── Data for the task

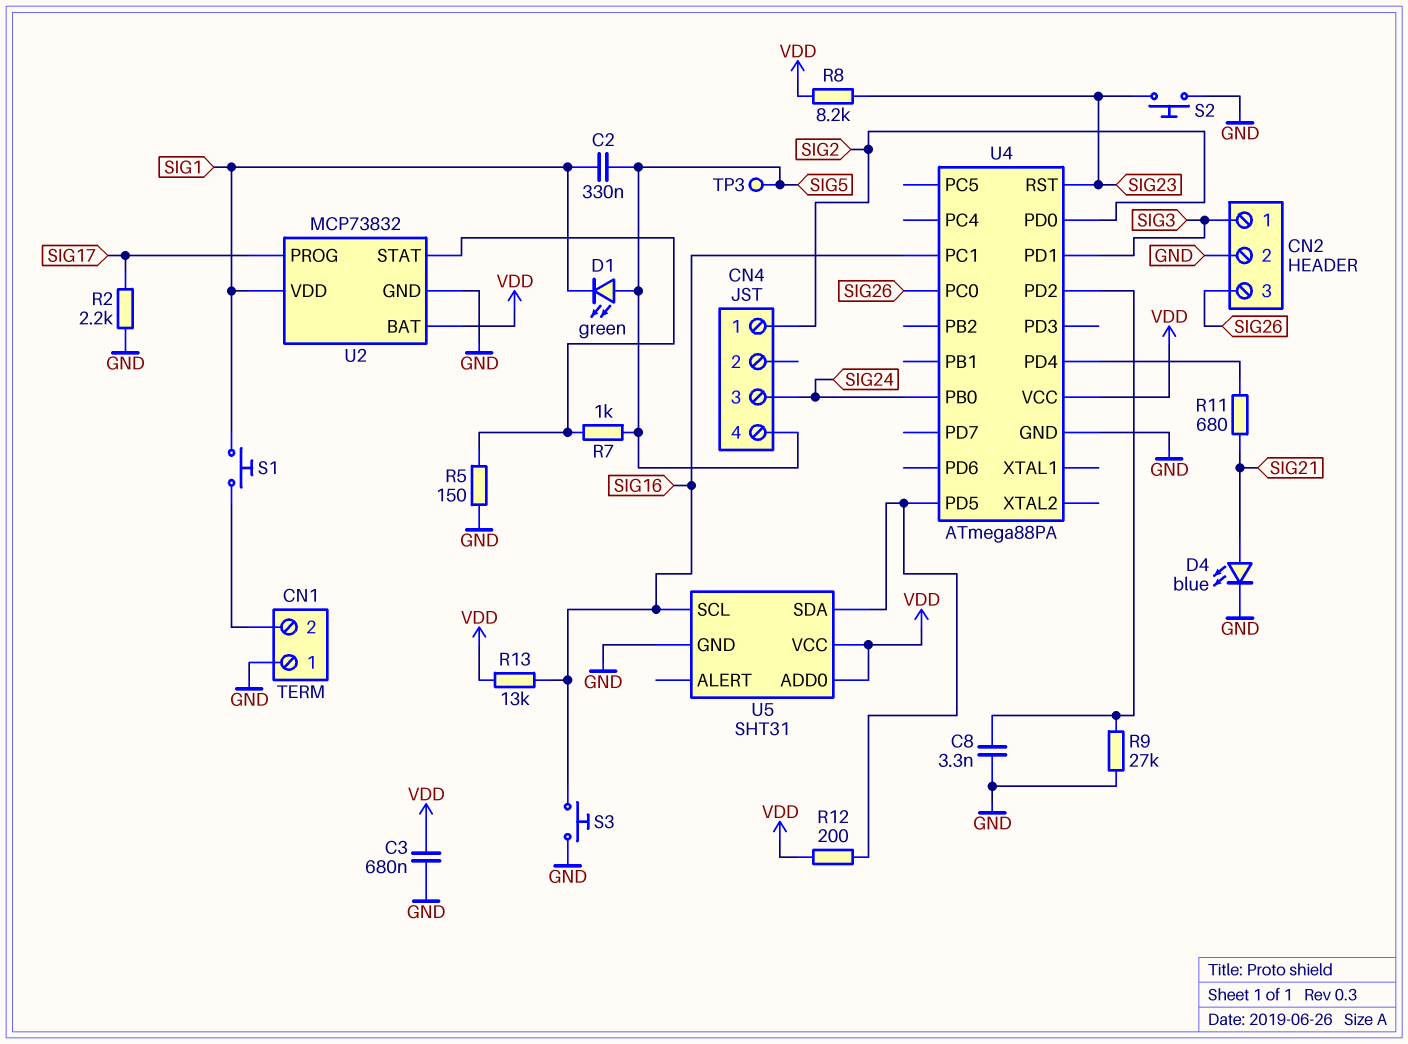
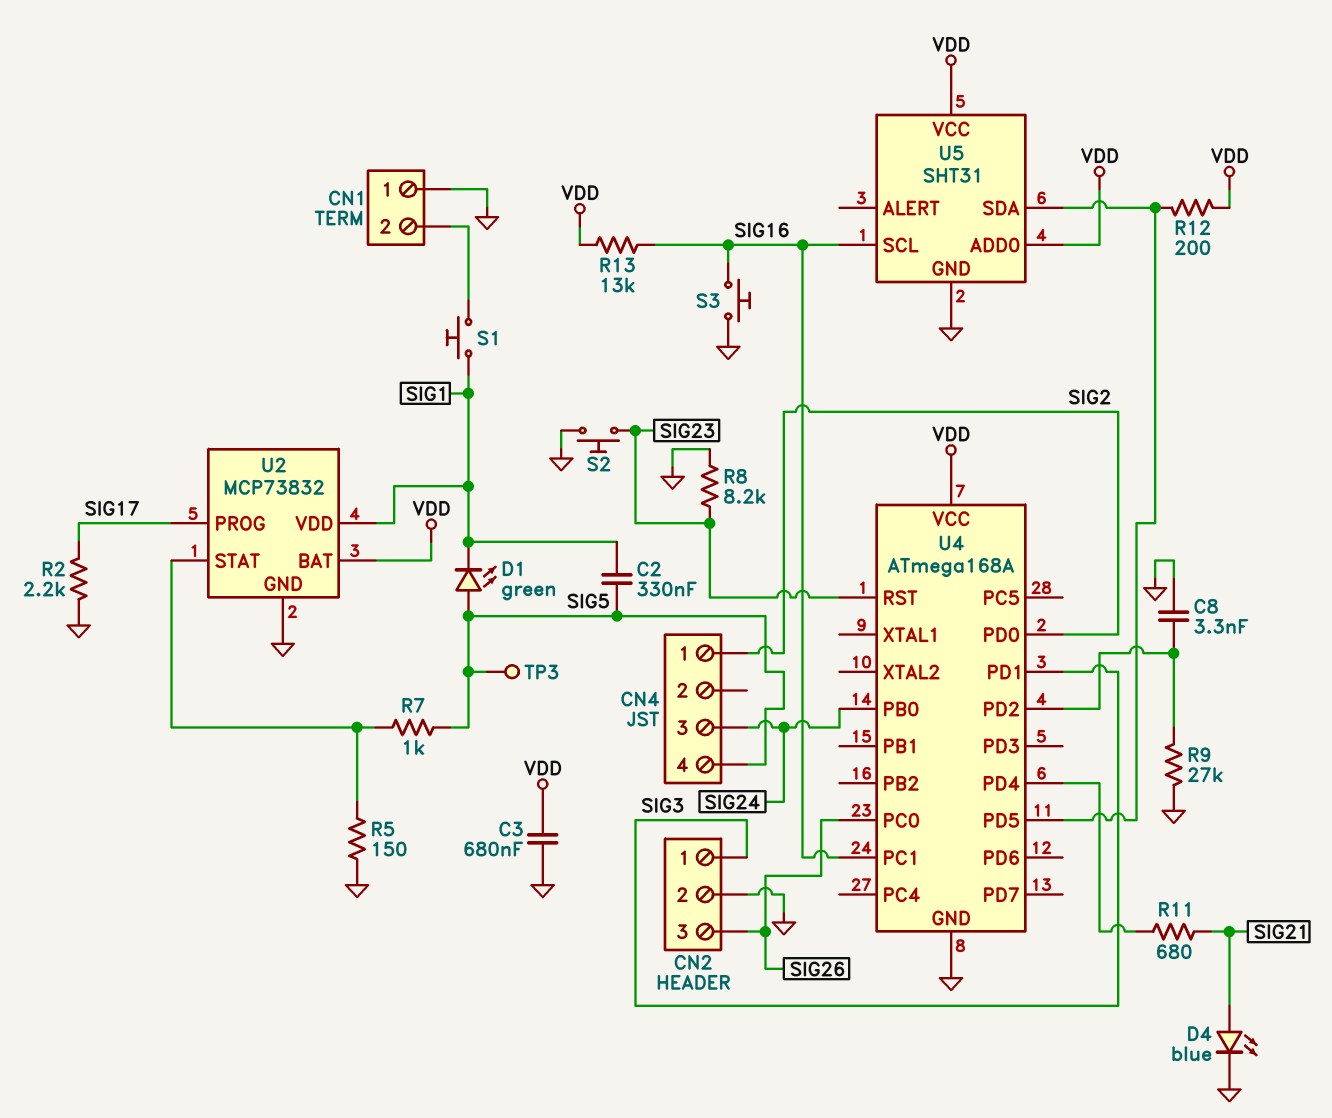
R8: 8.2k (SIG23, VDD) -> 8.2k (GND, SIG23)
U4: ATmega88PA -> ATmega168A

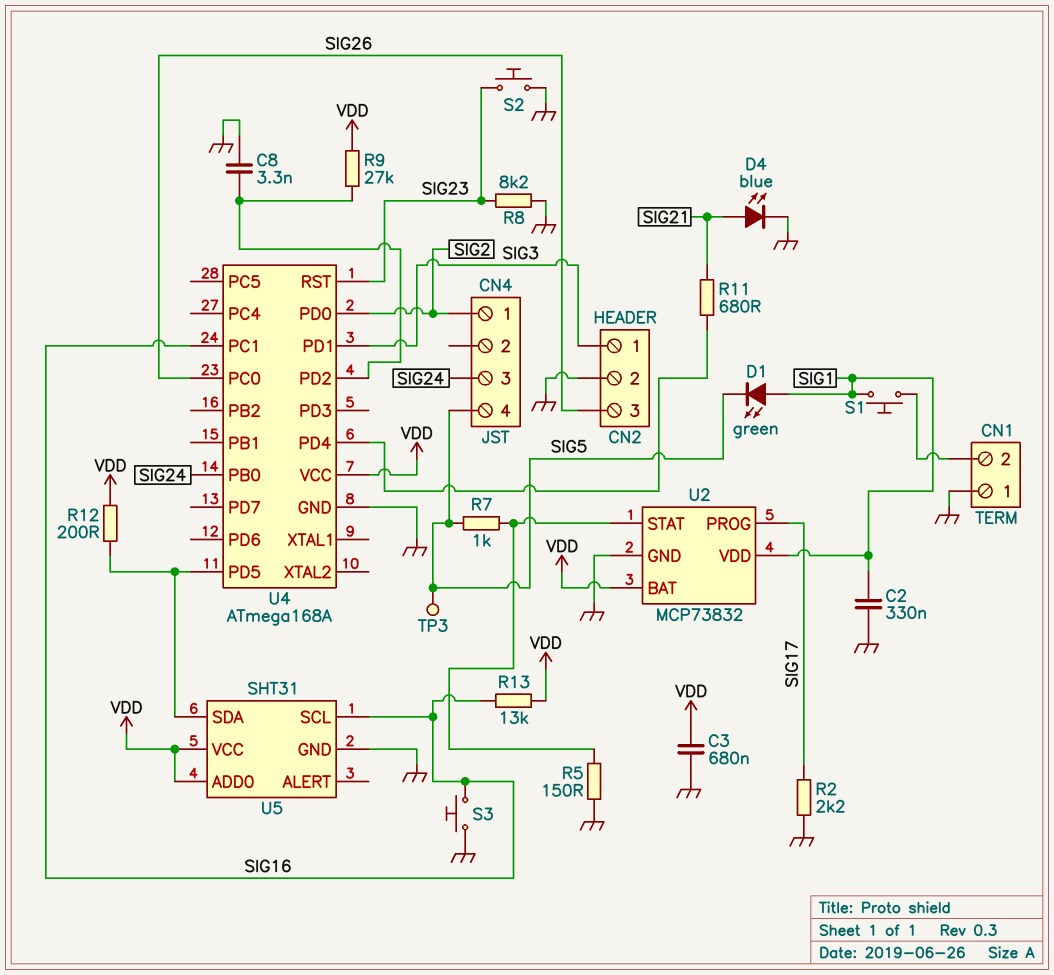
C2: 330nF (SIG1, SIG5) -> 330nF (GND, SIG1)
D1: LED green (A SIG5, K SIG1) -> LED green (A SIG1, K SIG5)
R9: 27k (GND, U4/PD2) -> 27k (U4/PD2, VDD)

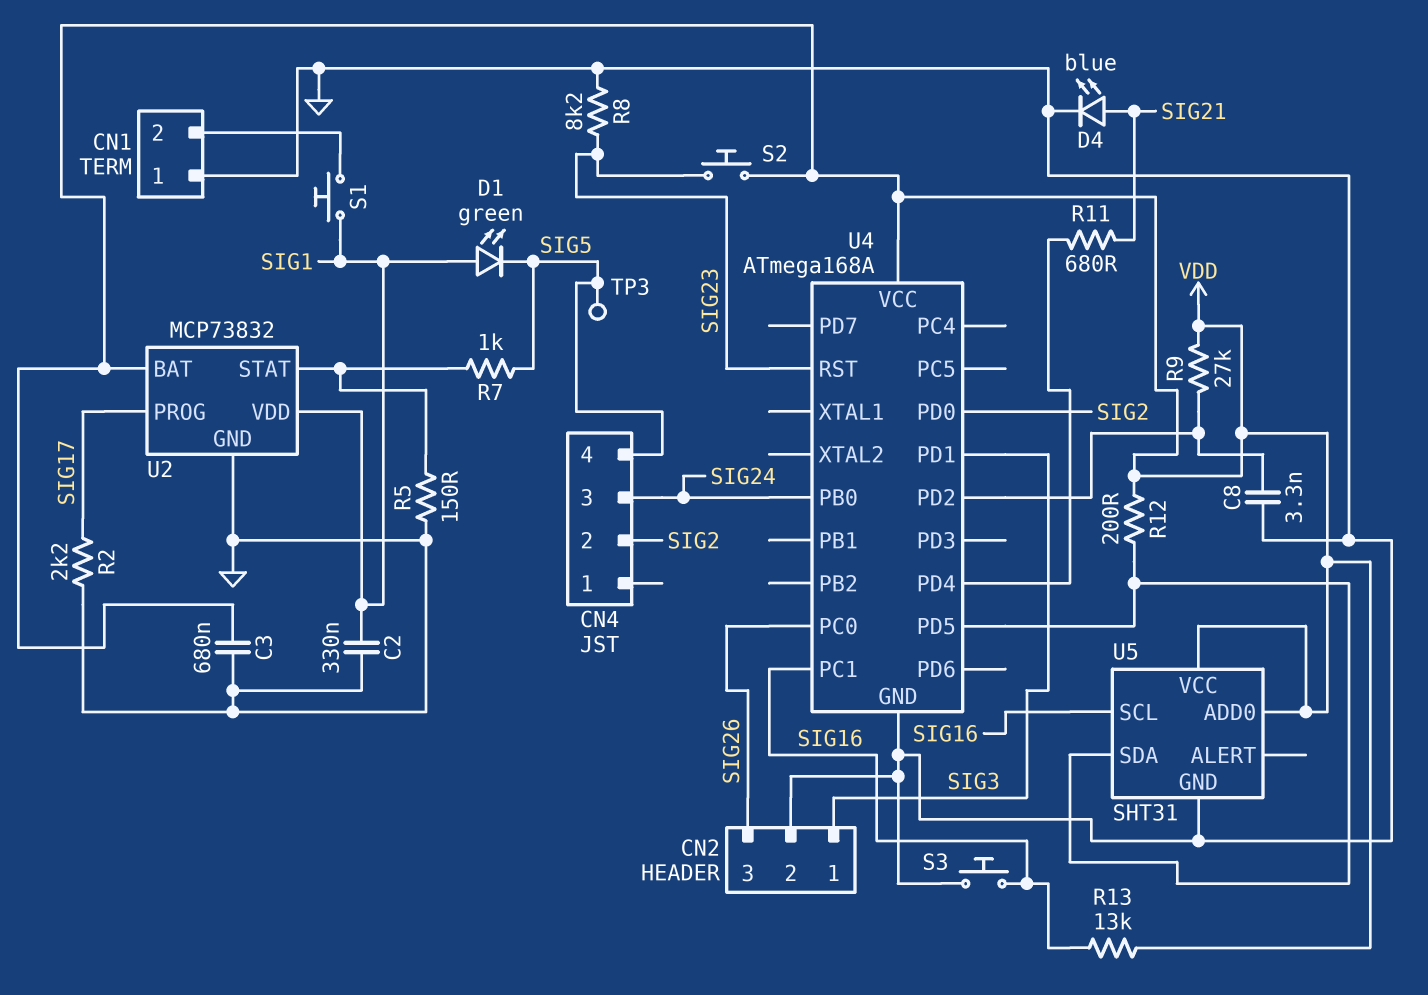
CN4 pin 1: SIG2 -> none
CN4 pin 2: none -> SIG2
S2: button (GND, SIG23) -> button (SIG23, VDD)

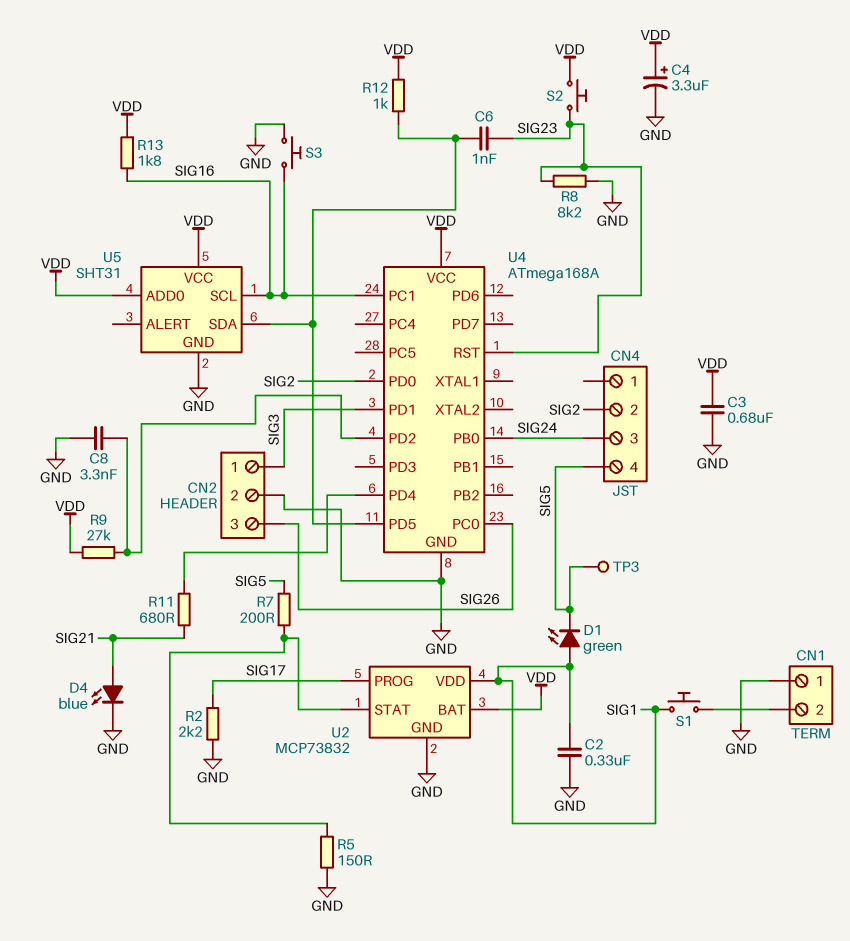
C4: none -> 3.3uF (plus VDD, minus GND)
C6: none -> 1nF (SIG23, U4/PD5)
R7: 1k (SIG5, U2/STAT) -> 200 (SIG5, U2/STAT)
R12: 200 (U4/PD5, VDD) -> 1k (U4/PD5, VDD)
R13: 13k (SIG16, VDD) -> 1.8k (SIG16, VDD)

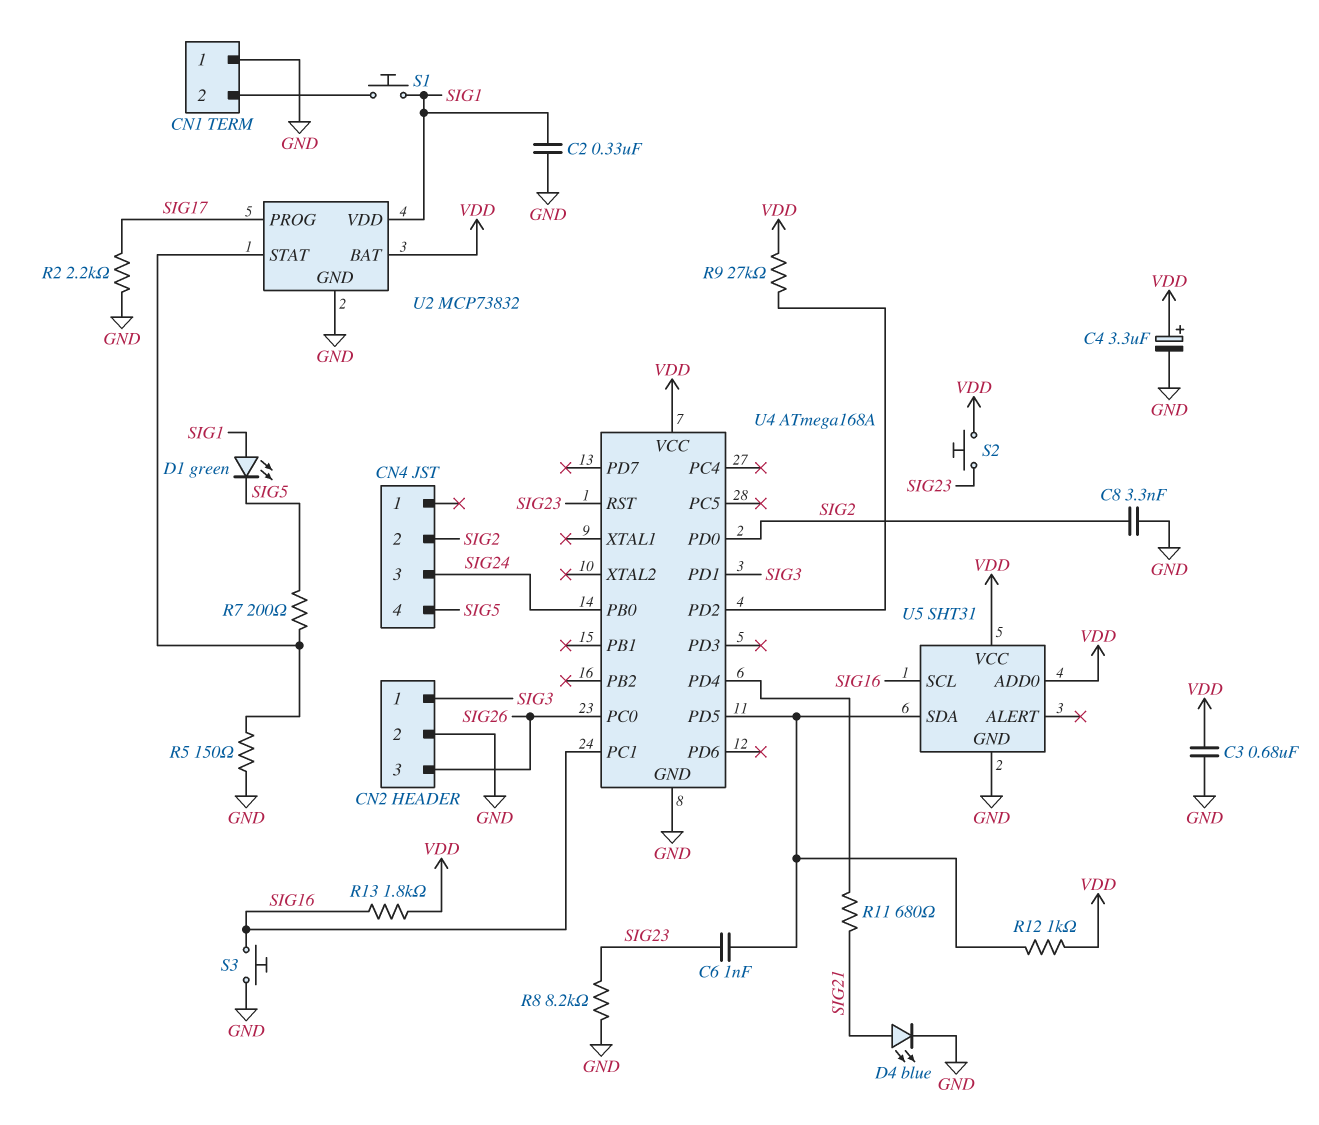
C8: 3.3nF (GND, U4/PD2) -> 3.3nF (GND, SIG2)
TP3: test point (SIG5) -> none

────

Exercise details: For the data above, count every line in which the string "none" appears, and answer with the count only.

Solution for this problem: 5